**ACTION ITEM:**
Starting at the line that has "camera: 50 degrees right, 0 degrees up" and stopping after the line that has "(692, 239) = (870, 421): none -> brown carton", reproduce the listing below exactly; omit everything else.

**DATASET CONTENT:**
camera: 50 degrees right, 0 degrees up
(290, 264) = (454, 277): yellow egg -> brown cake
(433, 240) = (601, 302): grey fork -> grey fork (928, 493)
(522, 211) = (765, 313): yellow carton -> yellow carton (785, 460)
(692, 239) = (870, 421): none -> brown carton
==
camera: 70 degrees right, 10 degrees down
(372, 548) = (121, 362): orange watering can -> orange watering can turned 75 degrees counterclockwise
--
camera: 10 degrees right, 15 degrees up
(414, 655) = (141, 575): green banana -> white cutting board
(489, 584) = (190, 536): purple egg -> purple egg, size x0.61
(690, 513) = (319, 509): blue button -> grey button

**ANSWER SECTION:**
camera: 50 degrees right, 0 degrees up
(290, 264) = (454, 277): yellow egg -> brown cake
(433, 240) = (601, 302): grey fork -> grey fork (928, 493)
(522, 211) = (765, 313): yellow carton -> yellow carton (785, 460)
(692, 239) = (870, 421): none -> brown carton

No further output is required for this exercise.